### ASSIGNMENT
With pictures omitted, output the records below exactly as they appear.

[[ DATA TO EXAMINE, beginning ]]

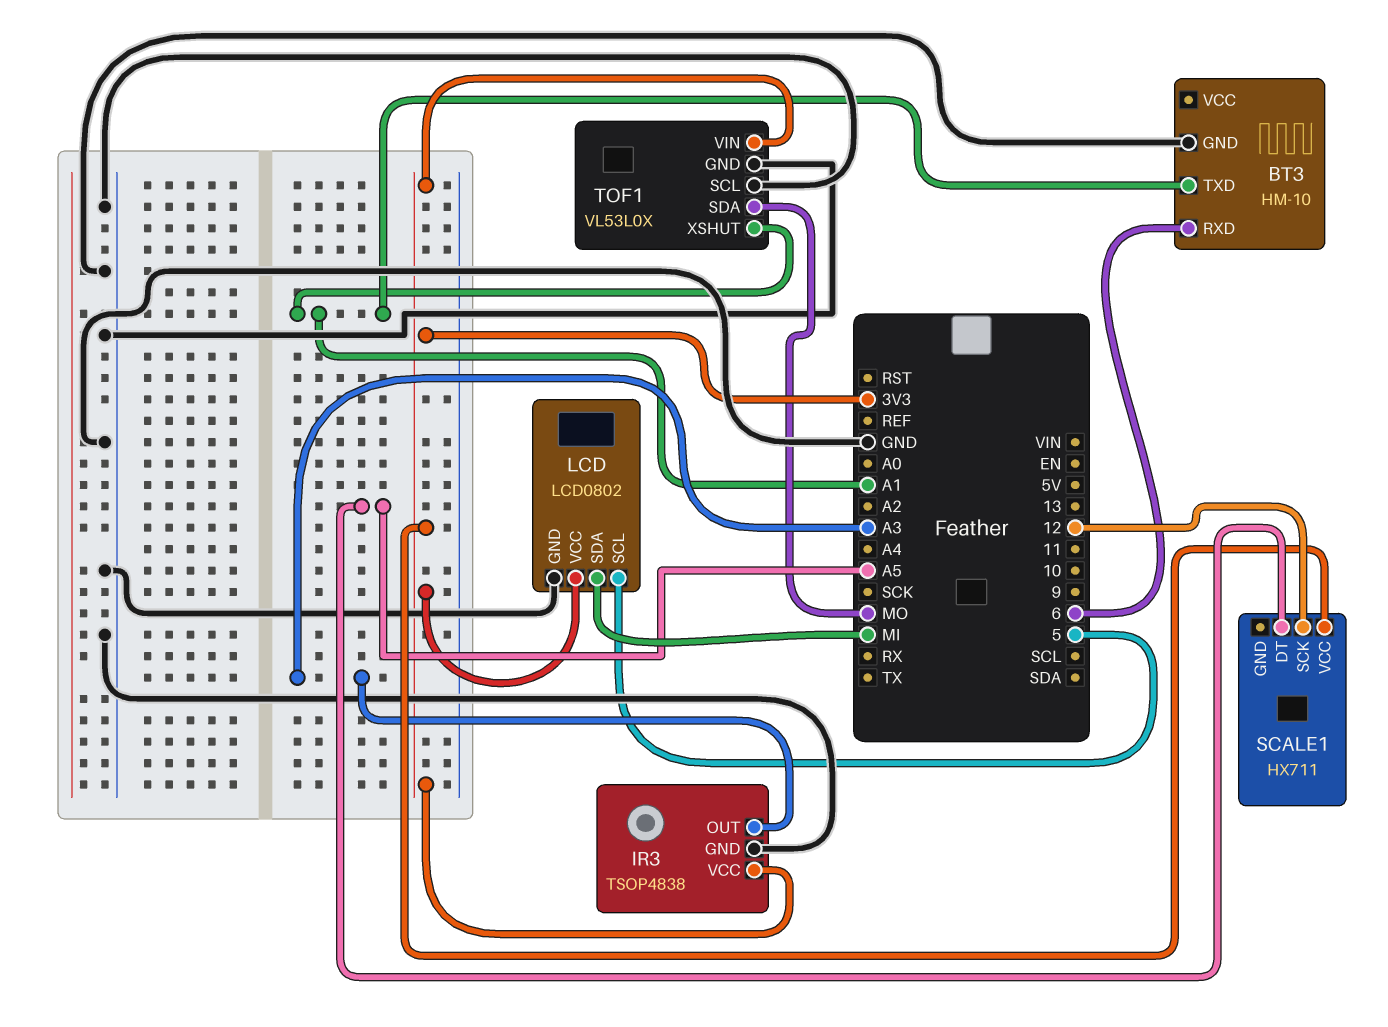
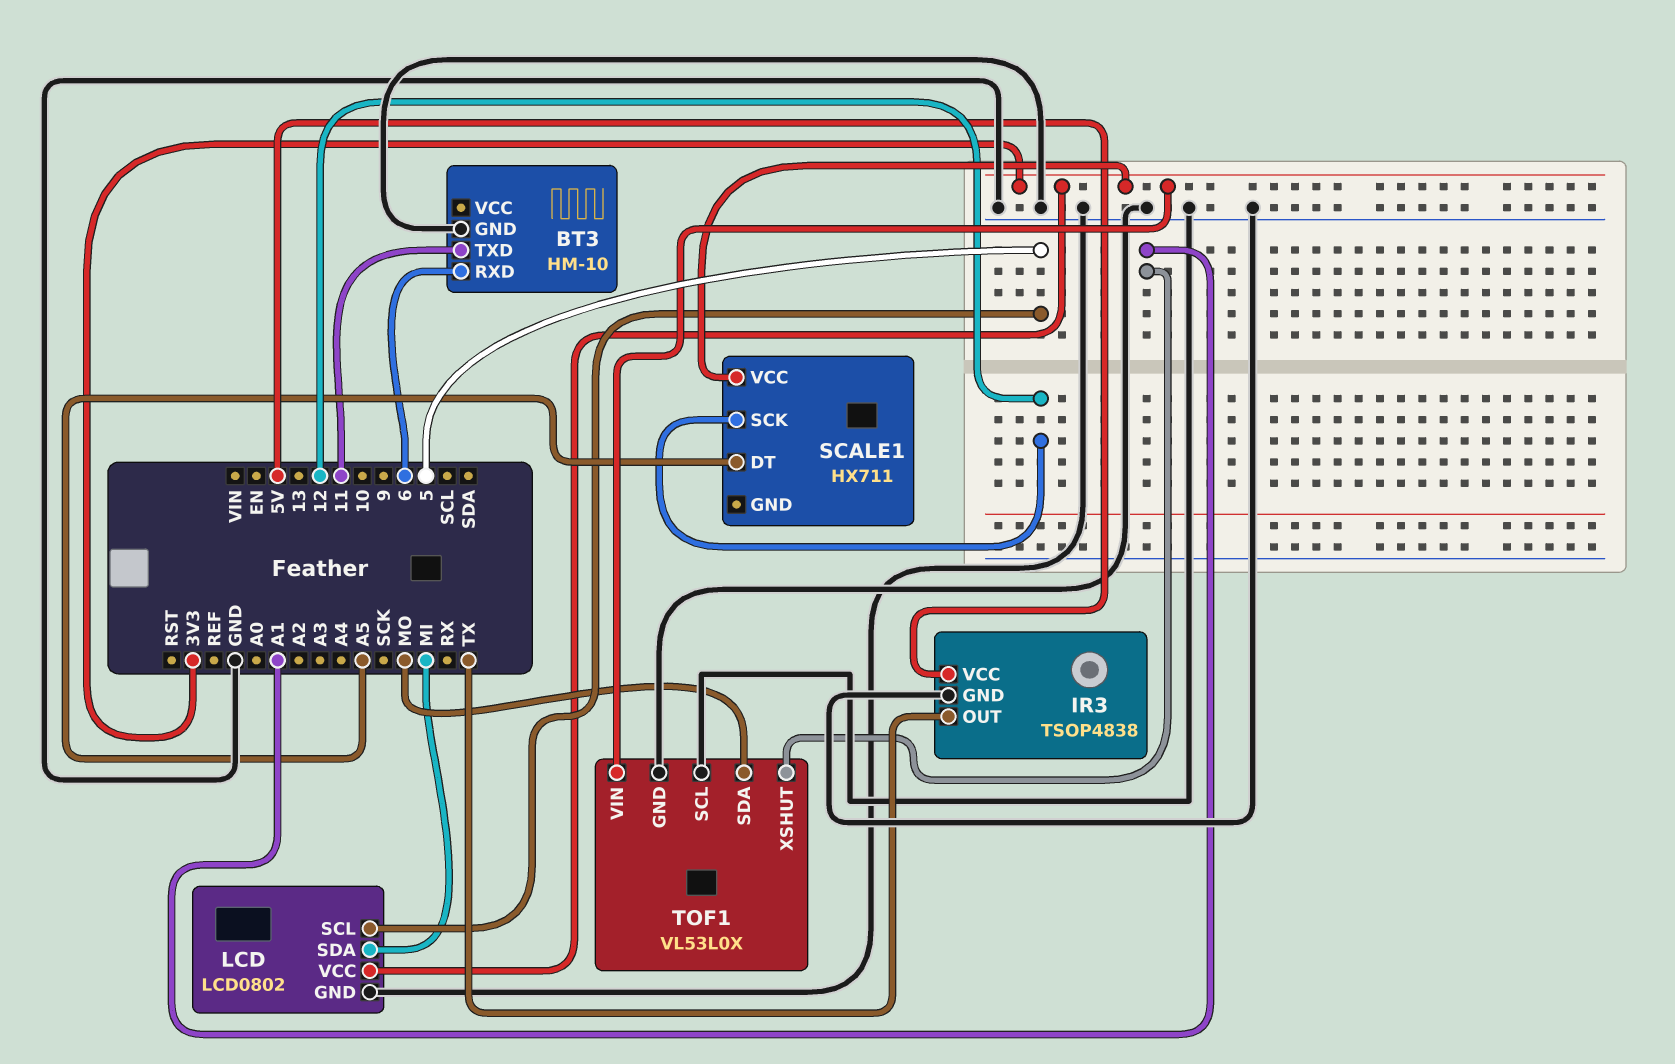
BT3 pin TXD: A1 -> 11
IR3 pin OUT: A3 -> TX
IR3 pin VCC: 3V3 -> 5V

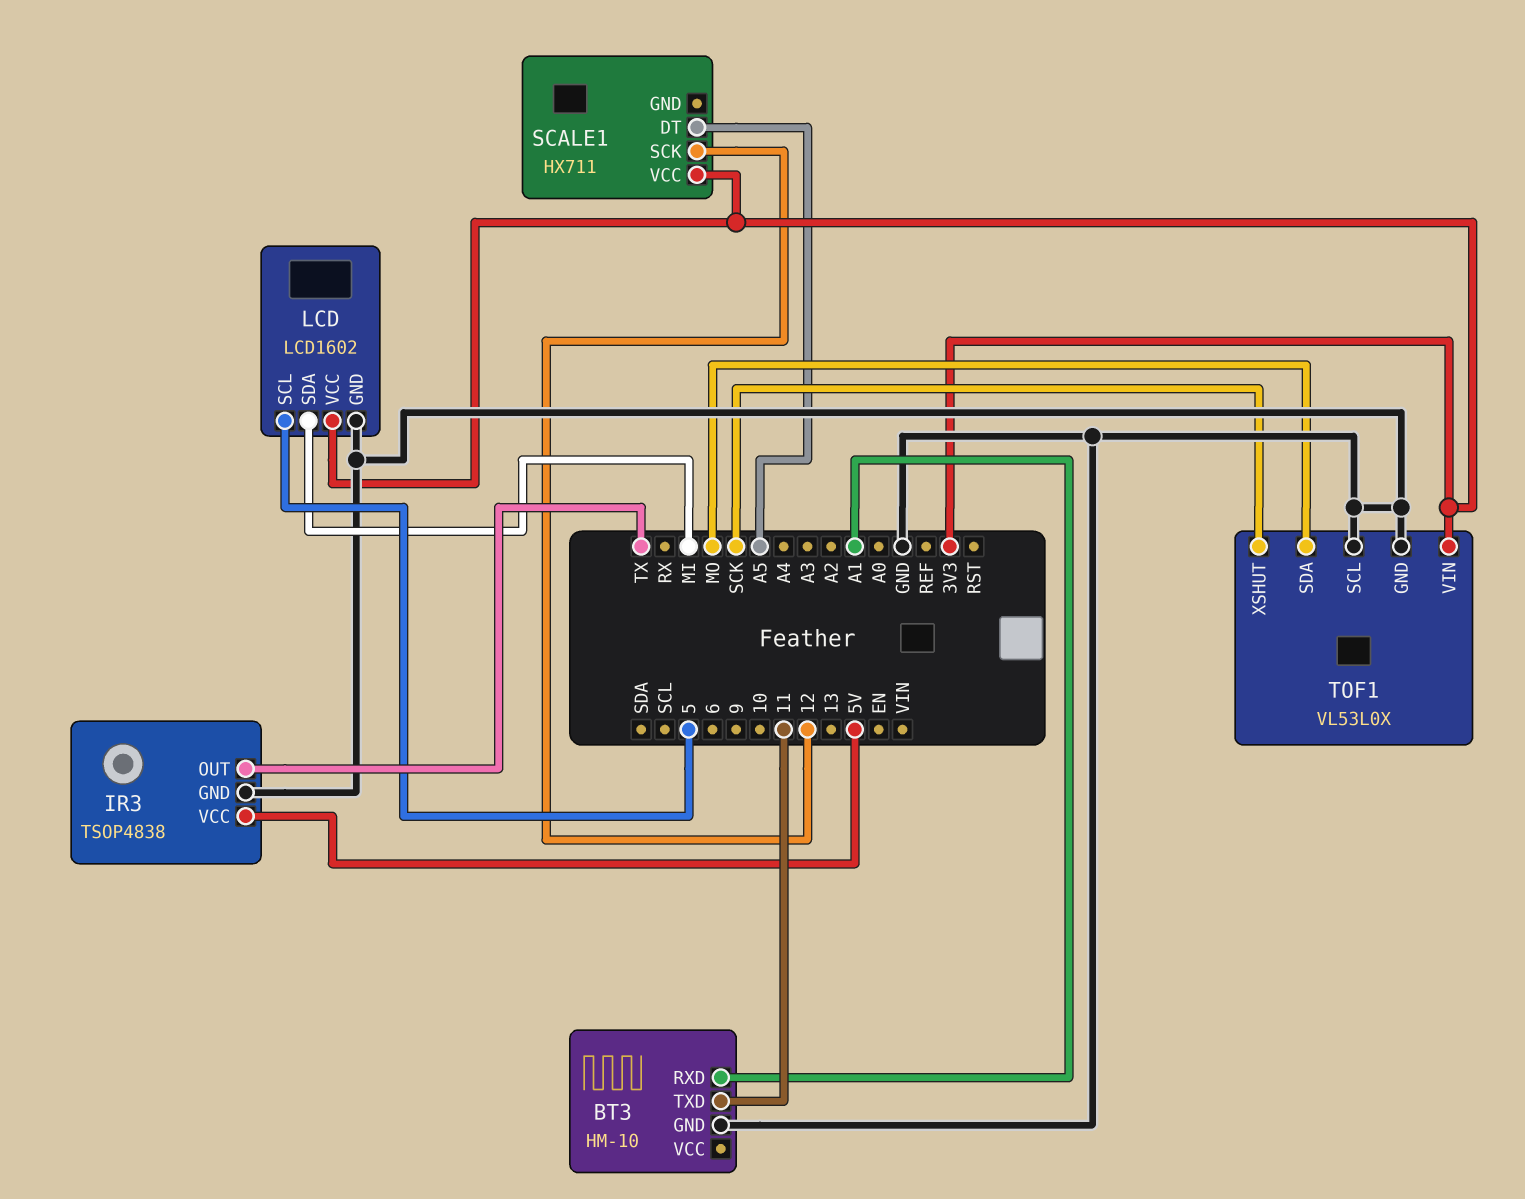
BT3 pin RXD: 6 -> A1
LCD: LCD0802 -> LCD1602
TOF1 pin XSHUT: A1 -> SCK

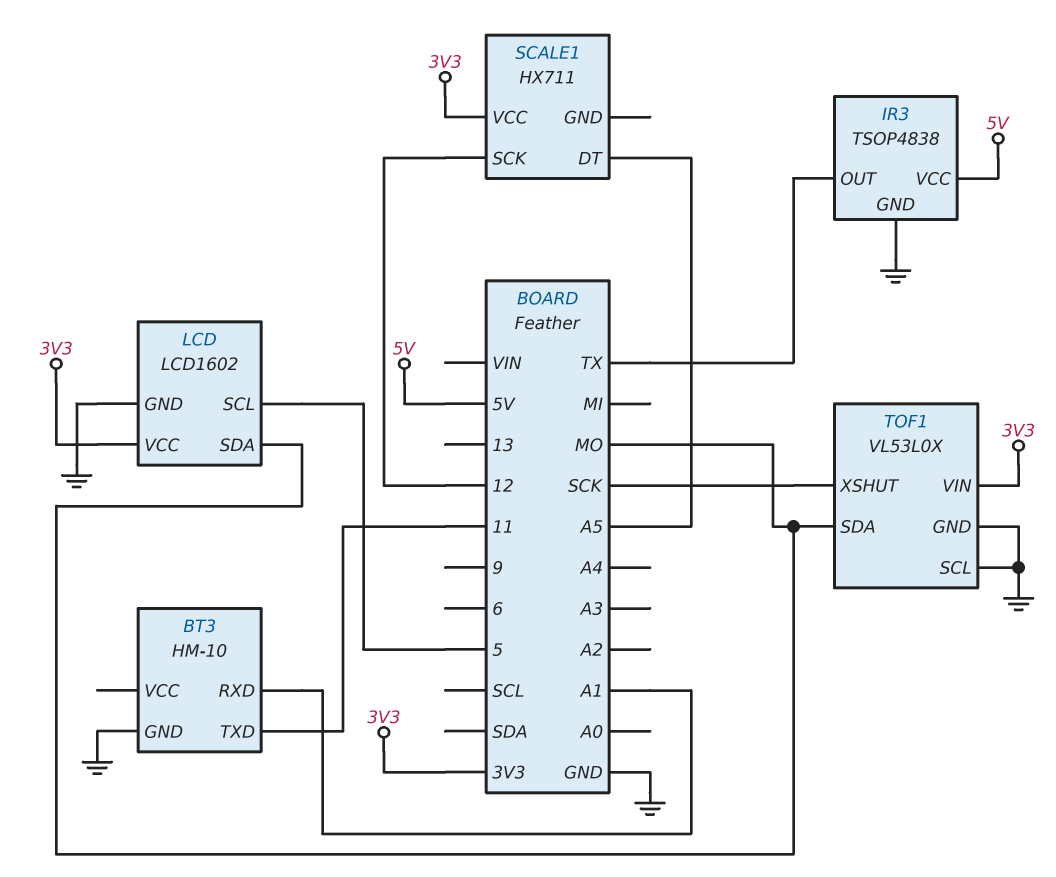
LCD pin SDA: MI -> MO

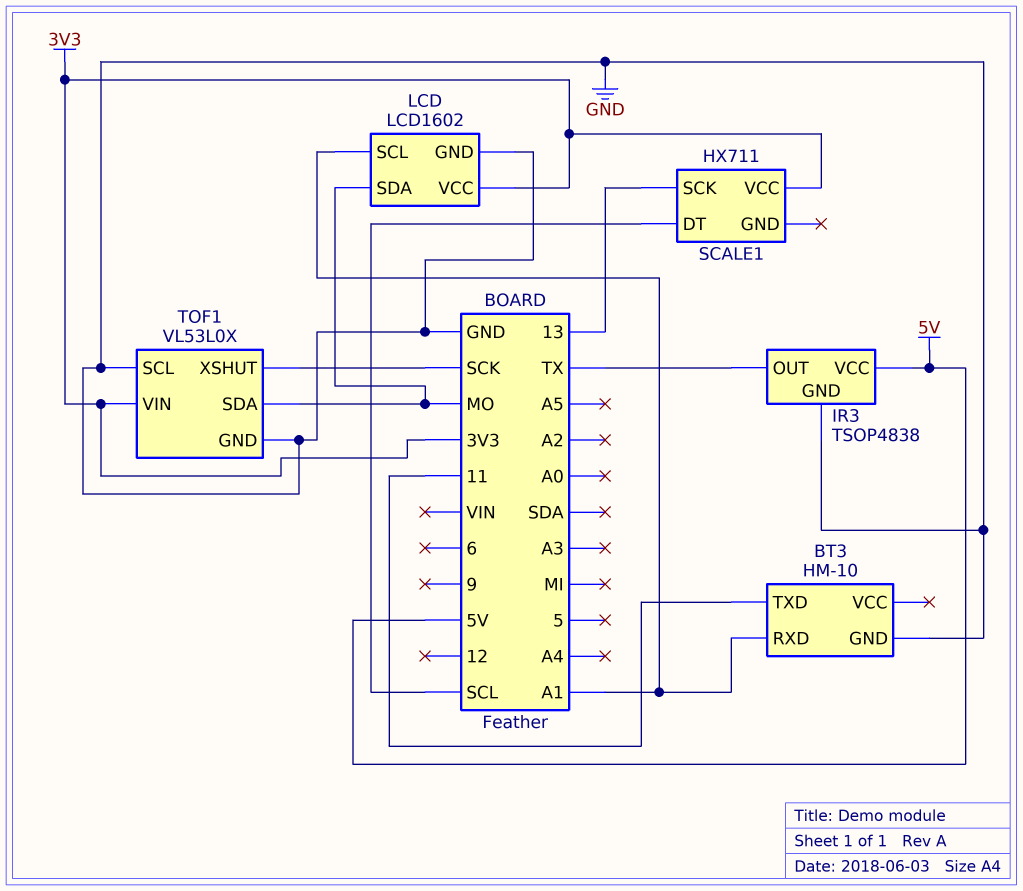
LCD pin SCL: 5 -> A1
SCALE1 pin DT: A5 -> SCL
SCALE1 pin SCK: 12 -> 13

[[ DATA TO EXAMINE, end ]]

### RESULT FOR THIS TASK
BT3 pin TXD: A1 -> 11
IR3 pin OUT: A3 -> TX
IR3 pin VCC: 3V3 -> 5V

BT3 pin RXD: 6 -> A1
LCD: LCD0802 -> LCD1602
TOF1 pin XSHUT: A1 -> SCK

LCD pin SDA: MI -> MO

LCD pin SCL: 5 -> A1
SCALE1 pin DT: A5 -> SCL
SCALE1 pin SCK: 12 -> 13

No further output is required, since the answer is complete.